▸ TRY IT
Return the data below unaltered, but strip out the pictures.

▸ MATERIAL PROVIDED
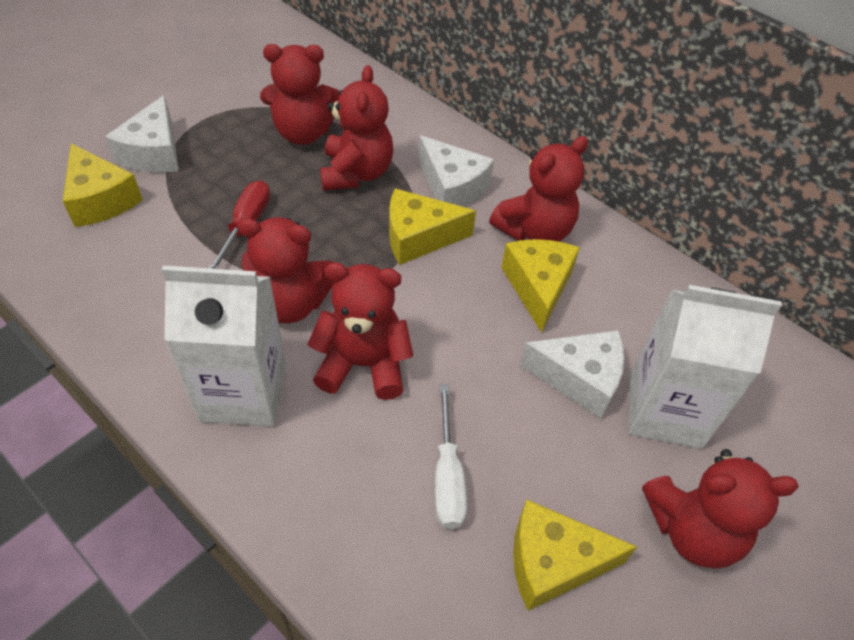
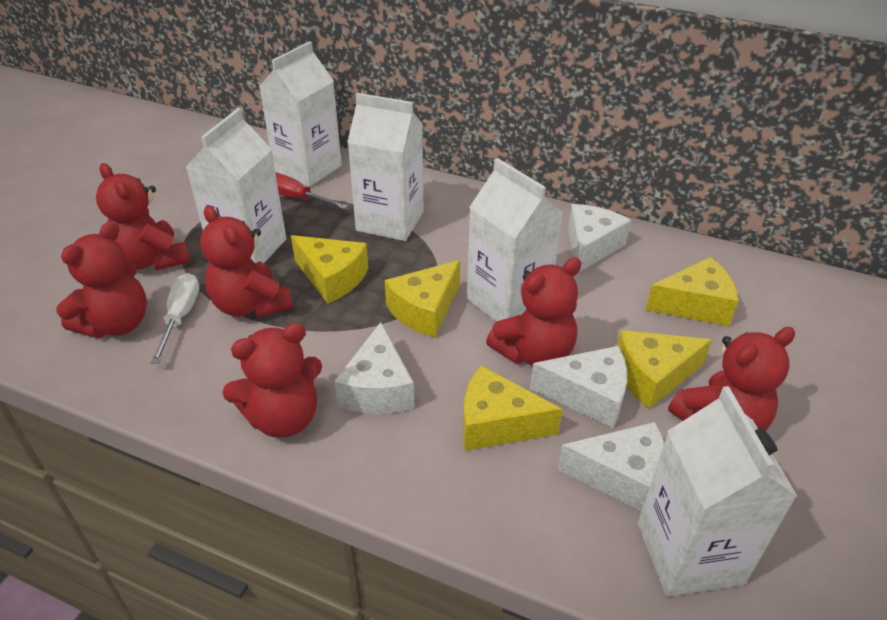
white carton: 2 -> 5
white cheese: 3 -> 4
yellow cheese: 4 -> 5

▸ ANSWER BELOW
white carton: 2 -> 5
white cheese: 3 -> 4
yellow cheese: 4 -> 5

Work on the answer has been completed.